[Colored object listings]
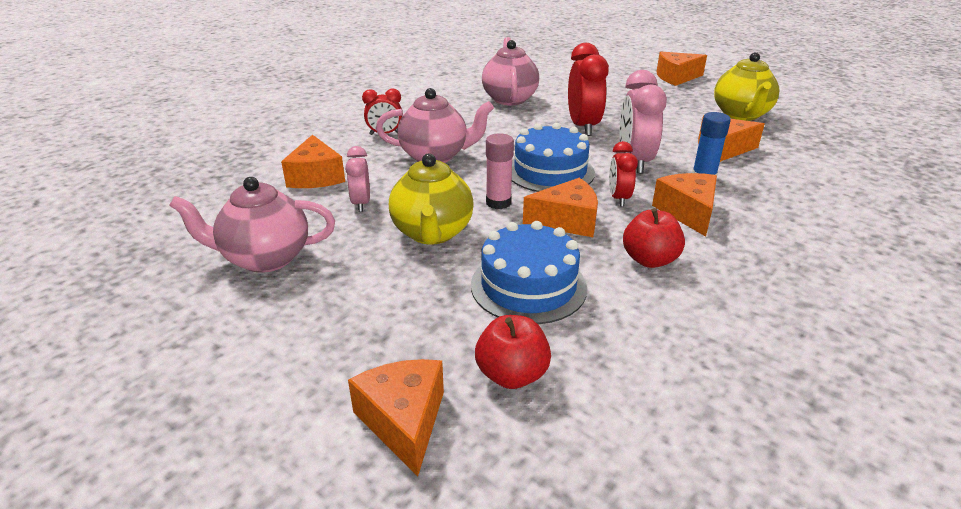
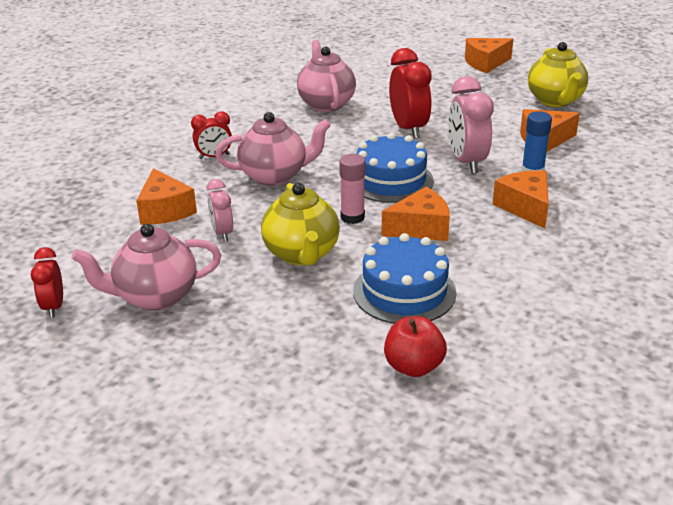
camera: 10 degrees left, 0 degrees up
(404, 421) = (339, 414): orange cheese -> none
(619, 198) = (461, 200): red clock -> red clock (54, 307)
(649, 260) = (501, 255): red apple -> none

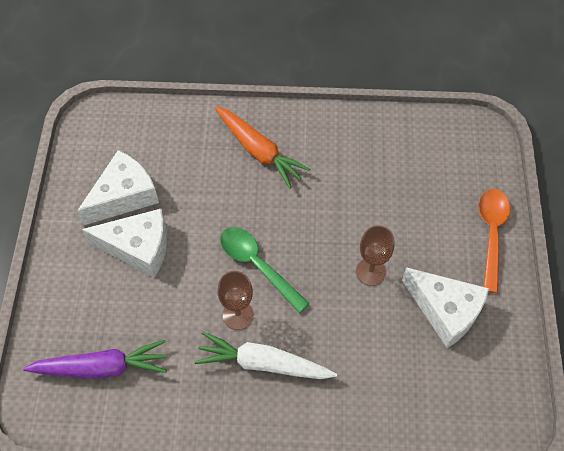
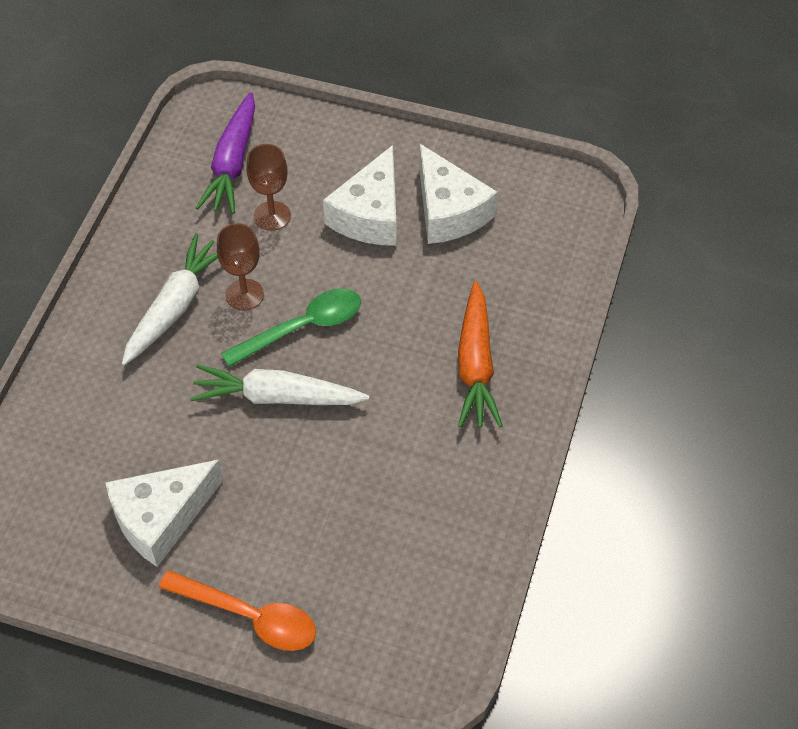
camera: 105 degrees right, 5 degrees down
(259, 151) = (475, 366): orange carrot -> orange carrot turned 60 degrees counterclockwise
(323, 266) = (276, 397): none -> white carrot
(370, 272) = (248, 448): brown goblet -> brown goblet (272, 216)

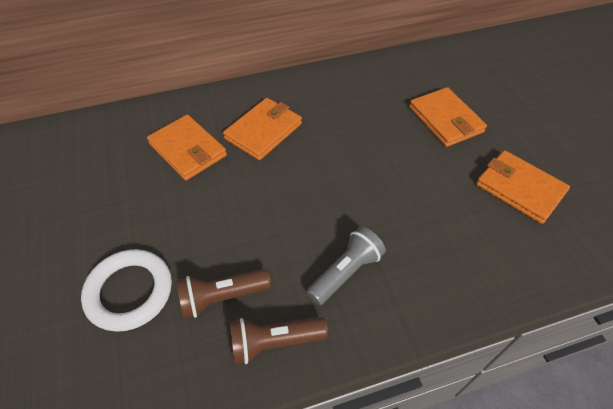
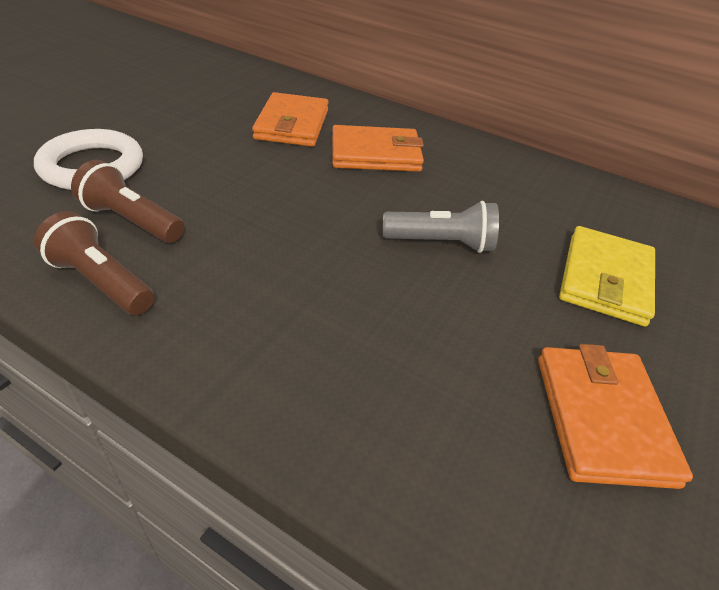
camera: 45 degrees right, 10 degrees down
(346, 272) = (249, 295): grey flashlight -> grey flashlight (441, 243)
(445, 120) = (605, 279): orange wallet -> yellow wallet

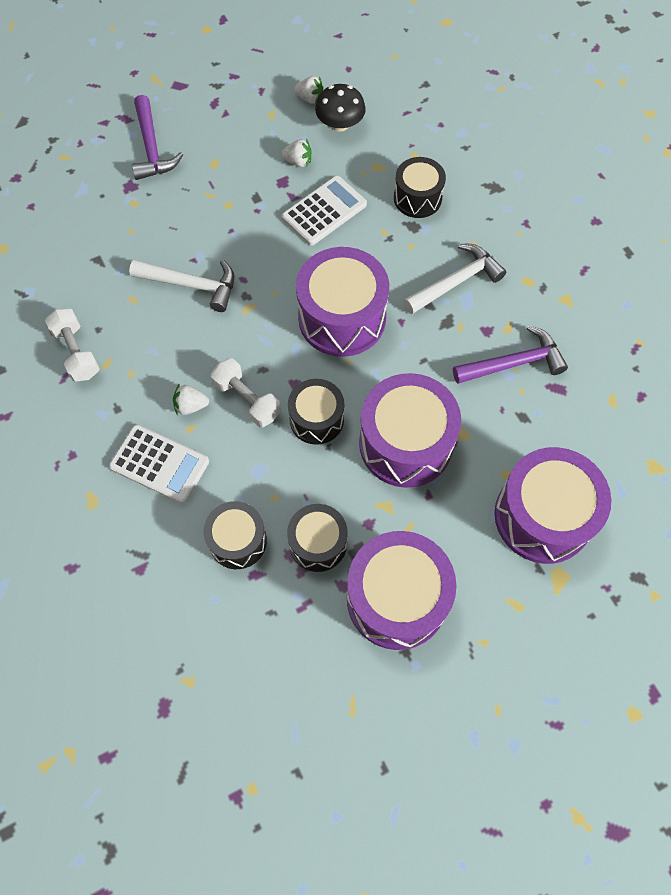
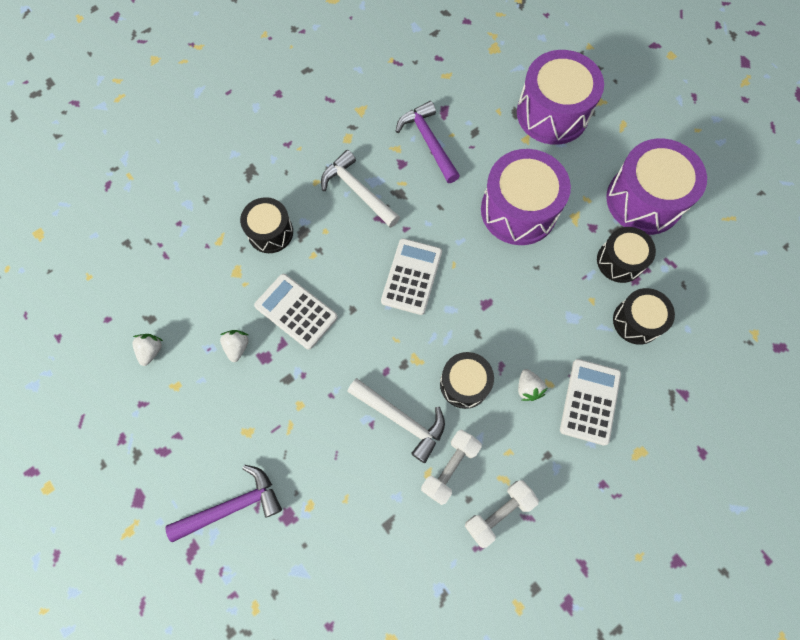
camera: 100 degrees left, 5 degrees up
(191, 285) = (401, 419): white hammer -> white hammer turned 120 degrees clockwise
(247, 399) = (510, 340): white dumbbell -> white dumbbell (450, 467)
(316, 419) = (514, 280): black drum -> black drum (464, 384)
(340, 124) = (185, 315): black mushroom -> none
(342, 318) = (411, 276): purple drum -> white calculator

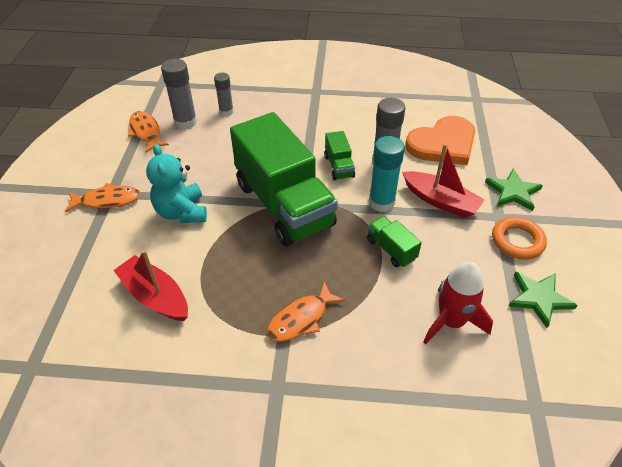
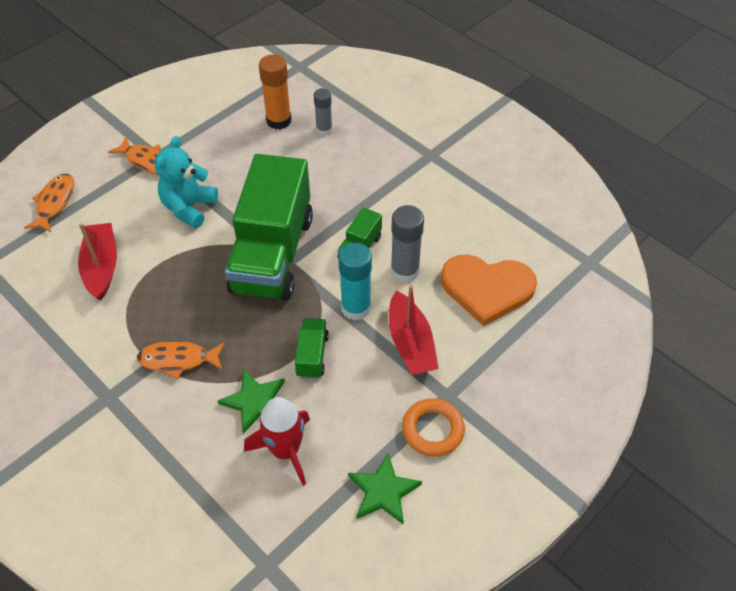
camera: 40 degrees right, 5 degrees up
(146, 132) = (237, 112): orange fish -> orange fish (54, 202)
(185, 122) = (278, 120): grey glue stick -> orange glue stick
(513, 192) = (493, 383): green star -> green star (255, 402)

▶ **YOUR GOAL**:
Reproduce word for word the lines running from the line with "(340, 124) = (185, 315): black" through the end of the data, both included, and nothing else; leave out the pictures.

▶ **ANSWER BOX**:
(340, 124) = (185, 315): black mushroom -> none
(342, 318) = (411, 276): purple drum -> white calculator

camera: 40 degrees right, 5 degrees up
(146, 132) = (237, 112): orange fish -> orange fish (54, 202)
(185, 122) = (278, 120): grey glue stick -> orange glue stick
(513, 192) = (493, 383): green star -> green star (255, 402)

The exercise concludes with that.